Data excerpts:
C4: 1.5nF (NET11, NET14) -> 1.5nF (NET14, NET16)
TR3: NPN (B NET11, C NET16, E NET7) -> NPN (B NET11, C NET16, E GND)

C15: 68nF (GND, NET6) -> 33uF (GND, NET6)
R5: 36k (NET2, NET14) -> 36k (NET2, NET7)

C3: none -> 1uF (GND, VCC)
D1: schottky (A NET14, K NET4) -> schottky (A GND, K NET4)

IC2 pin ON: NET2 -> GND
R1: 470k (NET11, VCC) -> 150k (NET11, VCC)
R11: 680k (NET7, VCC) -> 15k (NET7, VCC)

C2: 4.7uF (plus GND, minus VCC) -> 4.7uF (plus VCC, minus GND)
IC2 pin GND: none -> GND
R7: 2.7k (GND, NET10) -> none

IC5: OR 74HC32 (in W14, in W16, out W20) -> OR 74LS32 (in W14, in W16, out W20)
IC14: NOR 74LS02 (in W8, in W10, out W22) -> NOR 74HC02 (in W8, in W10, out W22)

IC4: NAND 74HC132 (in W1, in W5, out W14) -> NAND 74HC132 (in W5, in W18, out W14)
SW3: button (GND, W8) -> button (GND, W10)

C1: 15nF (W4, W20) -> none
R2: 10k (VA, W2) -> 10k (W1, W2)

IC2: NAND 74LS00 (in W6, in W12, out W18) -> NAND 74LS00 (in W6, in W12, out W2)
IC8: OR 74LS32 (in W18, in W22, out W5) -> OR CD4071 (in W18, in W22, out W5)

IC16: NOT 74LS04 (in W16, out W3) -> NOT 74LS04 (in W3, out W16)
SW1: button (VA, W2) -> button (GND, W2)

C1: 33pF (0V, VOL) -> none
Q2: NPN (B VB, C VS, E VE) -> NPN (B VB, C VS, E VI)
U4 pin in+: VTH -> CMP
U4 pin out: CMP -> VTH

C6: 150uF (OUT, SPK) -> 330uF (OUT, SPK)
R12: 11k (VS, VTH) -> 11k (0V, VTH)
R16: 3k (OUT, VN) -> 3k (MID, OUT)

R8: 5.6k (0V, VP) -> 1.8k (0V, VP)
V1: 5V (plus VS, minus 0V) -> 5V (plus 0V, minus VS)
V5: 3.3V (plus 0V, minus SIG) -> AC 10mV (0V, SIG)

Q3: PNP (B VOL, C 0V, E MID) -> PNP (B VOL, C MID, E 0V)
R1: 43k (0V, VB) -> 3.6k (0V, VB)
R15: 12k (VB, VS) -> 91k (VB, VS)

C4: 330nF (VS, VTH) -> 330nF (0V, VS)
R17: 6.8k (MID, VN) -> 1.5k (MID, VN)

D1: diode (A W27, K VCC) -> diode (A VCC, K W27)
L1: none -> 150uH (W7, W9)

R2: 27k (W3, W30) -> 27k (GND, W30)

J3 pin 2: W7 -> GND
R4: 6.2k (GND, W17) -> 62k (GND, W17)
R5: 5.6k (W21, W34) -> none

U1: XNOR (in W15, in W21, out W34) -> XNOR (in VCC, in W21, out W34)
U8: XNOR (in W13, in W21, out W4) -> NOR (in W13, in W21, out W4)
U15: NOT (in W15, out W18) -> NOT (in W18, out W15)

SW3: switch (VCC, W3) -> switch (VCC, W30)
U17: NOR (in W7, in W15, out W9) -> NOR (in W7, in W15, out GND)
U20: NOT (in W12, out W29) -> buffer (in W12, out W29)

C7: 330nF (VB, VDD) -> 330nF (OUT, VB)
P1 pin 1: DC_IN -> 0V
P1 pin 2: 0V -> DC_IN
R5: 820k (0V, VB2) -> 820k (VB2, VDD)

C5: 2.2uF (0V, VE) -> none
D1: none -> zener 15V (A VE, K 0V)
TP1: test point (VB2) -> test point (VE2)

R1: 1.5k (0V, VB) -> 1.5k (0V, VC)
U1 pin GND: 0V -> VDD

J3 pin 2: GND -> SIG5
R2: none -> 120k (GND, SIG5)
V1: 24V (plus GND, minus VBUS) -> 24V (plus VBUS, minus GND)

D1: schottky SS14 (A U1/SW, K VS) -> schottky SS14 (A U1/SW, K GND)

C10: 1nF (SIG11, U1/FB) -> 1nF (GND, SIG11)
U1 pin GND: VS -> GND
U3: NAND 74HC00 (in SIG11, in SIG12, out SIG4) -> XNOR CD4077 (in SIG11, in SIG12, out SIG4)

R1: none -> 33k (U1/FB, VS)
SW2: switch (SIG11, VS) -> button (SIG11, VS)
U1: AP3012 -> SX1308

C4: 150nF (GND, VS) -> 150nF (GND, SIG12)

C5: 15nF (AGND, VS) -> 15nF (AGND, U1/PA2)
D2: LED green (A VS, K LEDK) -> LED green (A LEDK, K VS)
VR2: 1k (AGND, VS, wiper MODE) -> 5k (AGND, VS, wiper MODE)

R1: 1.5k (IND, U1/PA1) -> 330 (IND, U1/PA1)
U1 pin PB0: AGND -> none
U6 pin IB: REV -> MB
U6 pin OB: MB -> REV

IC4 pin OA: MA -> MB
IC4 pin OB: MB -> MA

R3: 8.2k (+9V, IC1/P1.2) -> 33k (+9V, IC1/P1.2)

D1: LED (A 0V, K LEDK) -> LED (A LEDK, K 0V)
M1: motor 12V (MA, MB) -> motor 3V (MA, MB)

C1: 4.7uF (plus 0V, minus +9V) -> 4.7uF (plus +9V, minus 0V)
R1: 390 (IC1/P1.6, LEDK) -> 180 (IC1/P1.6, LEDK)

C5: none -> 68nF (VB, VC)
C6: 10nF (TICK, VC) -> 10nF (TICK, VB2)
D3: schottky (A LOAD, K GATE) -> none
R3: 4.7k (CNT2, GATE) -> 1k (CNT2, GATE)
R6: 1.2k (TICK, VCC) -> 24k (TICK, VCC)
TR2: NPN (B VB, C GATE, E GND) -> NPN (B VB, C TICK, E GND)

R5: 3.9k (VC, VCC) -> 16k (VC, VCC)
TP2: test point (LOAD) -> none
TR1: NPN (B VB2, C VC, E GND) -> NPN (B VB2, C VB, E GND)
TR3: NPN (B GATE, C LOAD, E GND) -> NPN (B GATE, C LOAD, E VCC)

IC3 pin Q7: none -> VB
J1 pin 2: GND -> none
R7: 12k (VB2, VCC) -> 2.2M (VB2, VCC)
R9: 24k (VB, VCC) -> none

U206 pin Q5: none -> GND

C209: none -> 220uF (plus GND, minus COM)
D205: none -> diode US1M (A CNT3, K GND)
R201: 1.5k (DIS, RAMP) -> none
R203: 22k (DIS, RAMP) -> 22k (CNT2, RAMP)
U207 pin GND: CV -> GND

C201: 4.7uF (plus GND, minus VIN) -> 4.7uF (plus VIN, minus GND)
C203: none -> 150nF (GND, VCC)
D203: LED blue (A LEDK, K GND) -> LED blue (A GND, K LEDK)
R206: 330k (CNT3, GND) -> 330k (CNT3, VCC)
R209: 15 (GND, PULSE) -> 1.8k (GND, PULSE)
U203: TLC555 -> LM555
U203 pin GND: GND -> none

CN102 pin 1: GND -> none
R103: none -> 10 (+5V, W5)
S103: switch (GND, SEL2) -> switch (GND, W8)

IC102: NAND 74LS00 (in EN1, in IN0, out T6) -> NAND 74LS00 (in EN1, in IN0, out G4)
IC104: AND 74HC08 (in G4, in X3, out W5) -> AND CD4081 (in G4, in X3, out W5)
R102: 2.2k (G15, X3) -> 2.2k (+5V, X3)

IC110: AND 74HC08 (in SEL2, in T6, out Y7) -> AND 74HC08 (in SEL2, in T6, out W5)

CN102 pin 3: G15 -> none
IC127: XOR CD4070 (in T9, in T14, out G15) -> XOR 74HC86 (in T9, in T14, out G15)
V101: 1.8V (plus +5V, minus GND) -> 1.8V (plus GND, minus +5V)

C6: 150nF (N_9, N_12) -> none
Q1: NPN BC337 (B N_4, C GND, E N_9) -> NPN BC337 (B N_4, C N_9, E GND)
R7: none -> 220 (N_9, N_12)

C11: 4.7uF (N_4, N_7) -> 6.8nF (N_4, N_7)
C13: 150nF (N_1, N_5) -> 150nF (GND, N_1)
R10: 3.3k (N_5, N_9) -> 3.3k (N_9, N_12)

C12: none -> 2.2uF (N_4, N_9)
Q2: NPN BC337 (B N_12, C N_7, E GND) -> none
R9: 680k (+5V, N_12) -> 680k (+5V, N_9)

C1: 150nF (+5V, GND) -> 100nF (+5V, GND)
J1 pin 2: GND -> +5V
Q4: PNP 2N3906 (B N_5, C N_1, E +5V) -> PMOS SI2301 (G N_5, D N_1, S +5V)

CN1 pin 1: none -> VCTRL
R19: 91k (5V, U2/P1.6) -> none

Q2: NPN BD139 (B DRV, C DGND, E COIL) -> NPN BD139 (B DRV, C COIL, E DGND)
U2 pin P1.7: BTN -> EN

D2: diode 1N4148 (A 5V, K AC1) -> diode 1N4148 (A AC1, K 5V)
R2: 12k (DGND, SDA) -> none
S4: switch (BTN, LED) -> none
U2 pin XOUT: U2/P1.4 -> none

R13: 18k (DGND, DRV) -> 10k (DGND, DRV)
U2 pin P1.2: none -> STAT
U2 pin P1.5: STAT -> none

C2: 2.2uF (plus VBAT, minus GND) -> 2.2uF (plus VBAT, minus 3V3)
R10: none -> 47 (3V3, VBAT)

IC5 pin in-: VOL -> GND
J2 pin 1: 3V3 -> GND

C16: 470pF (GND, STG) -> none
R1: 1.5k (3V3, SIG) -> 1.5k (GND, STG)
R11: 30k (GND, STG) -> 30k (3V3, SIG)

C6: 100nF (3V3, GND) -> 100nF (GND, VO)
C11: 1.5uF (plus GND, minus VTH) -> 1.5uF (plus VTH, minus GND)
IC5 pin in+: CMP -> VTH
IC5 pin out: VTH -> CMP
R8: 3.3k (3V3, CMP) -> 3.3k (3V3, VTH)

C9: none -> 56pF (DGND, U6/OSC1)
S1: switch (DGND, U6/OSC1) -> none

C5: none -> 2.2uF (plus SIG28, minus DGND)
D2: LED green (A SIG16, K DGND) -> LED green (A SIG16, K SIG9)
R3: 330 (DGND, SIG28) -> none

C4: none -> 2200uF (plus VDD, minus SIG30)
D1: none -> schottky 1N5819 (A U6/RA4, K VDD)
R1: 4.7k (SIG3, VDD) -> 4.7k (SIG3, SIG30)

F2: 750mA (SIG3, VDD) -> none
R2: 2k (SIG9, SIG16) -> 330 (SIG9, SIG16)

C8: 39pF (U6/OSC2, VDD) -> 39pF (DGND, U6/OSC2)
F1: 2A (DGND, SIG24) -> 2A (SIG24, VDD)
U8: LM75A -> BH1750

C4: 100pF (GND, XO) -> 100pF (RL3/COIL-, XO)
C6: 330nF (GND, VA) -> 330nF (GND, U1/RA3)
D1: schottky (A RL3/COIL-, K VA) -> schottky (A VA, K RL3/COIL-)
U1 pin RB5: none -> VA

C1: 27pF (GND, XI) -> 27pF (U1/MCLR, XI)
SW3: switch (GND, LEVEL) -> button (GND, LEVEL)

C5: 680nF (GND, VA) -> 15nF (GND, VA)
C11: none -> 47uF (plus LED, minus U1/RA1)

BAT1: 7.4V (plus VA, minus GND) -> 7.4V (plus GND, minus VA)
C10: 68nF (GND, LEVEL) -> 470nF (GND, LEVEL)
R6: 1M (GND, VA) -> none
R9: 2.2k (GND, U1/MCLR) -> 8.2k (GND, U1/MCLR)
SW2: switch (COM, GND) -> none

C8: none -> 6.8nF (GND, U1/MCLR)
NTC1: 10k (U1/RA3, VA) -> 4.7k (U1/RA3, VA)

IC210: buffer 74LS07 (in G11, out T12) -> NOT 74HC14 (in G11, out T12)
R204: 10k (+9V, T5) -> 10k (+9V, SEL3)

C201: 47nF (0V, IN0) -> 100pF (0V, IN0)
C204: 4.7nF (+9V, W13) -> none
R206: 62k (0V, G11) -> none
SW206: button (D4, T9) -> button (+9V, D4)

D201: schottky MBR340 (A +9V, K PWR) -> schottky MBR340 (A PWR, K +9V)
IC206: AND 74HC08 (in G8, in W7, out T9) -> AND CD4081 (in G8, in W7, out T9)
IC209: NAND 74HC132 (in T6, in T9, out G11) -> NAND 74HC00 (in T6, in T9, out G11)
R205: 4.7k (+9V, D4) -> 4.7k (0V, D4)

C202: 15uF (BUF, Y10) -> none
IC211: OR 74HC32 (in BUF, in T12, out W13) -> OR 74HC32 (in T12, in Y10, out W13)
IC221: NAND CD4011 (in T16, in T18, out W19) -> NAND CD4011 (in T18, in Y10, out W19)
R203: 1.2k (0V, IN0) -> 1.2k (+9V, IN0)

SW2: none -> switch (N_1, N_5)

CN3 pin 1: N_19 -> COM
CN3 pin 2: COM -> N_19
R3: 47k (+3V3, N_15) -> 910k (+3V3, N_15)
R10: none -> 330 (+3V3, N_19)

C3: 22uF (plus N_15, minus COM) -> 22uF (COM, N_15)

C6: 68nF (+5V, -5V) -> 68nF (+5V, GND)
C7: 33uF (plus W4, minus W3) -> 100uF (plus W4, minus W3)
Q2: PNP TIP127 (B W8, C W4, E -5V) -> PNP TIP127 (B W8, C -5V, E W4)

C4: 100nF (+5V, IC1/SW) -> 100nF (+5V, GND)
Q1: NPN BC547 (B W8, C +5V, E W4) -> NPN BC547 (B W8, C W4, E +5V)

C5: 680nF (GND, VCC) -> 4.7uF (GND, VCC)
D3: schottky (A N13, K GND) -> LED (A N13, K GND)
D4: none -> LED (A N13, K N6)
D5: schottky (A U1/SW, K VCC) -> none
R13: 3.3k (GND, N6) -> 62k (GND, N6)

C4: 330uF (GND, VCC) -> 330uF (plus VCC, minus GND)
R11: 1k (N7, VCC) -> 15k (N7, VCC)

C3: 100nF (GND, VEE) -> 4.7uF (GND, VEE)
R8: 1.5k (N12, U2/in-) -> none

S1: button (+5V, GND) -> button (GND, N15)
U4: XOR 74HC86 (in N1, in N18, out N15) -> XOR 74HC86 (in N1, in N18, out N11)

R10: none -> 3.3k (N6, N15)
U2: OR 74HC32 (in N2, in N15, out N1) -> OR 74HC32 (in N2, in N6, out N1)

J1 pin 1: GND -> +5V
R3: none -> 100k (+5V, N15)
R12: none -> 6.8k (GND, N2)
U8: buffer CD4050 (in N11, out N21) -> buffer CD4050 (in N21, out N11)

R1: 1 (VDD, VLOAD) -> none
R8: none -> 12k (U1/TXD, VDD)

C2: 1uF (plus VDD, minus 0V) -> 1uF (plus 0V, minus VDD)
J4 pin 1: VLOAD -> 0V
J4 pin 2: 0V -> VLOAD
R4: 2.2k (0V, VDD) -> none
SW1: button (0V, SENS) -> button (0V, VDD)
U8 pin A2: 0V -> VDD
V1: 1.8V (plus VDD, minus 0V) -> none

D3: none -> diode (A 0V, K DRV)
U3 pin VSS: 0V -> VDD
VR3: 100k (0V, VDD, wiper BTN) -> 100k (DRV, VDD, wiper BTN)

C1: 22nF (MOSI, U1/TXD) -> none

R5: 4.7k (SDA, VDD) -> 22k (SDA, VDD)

▶ About this task
Return, exactly as they stand, the lines from the start of the records above through the line with "V1: 5V (plus", both ends included, and no other lines.

▶ Output for this exercise
C4: 1.5nF (NET11, NET14) -> 1.5nF (NET14, NET16)
TR3: NPN (B NET11, C NET16, E NET7) -> NPN (B NET11, C NET16, E GND)

C15: 68nF (GND, NET6) -> 33uF (GND, NET6)
R5: 36k (NET2, NET14) -> 36k (NET2, NET7)

C3: none -> 1uF (GND, VCC)
D1: schottky (A NET14, K NET4) -> schottky (A GND, K NET4)

IC2 pin ON: NET2 -> GND
R1: 470k (NET11, VCC) -> 150k (NET11, VCC)
R11: 680k (NET7, VCC) -> 15k (NET7, VCC)

C2: 4.7uF (plus GND, minus VCC) -> 4.7uF (plus VCC, minus GND)
IC2 pin GND: none -> GND
R7: 2.7k (GND, NET10) -> none

IC5: OR 74HC32 (in W14, in W16, out W20) -> OR 74LS32 (in W14, in W16, out W20)
IC14: NOR 74LS02 (in W8, in W10, out W22) -> NOR 74HC02 (in W8, in W10, out W22)

IC4: NAND 74HC132 (in W1, in W5, out W14) -> NAND 74HC132 (in W5, in W18, out W14)
SW3: button (GND, W8) -> button (GND, W10)

C1: 15nF (W4, W20) -> none
R2: 10k (VA, W2) -> 10k (W1, W2)

IC2: NAND 74LS00 (in W6, in W12, out W18) -> NAND 74LS00 (in W6, in W12, out W2)
IC8: OR 74LS32 (in W18, in W22, out W5) -> OR CD4071 (in W18, in W22, out W5)

IC16: NOT 74LS04 (in W16, out W3) -> NOT 74LS04 (in W3, out W16)
SW1: button (VA, W2) -> button (GND, W2)

C1: 33pF (0V, VOL) -> none
Q2: NPN (B VB, C VS, E VE) -> NPN (B VB, C VS, E VI)
U4 pin in+: VTH -> CMP
U4 pin out: CMP -> VTH

C6: 150uF (OUT, SPK) -> 330uF (OUT, SPK)
R12: 11k (VS, VTH) -> 11k (0V, VTH)
R16: 3k (OUT, VN) -> 3k (MID, OUT)

R8: 5.6k (0V, VP) -> 1.8k (0V, VP)
V1: 5V (plus VS, minus 0V) -> 5V (plus 0V, minus VS)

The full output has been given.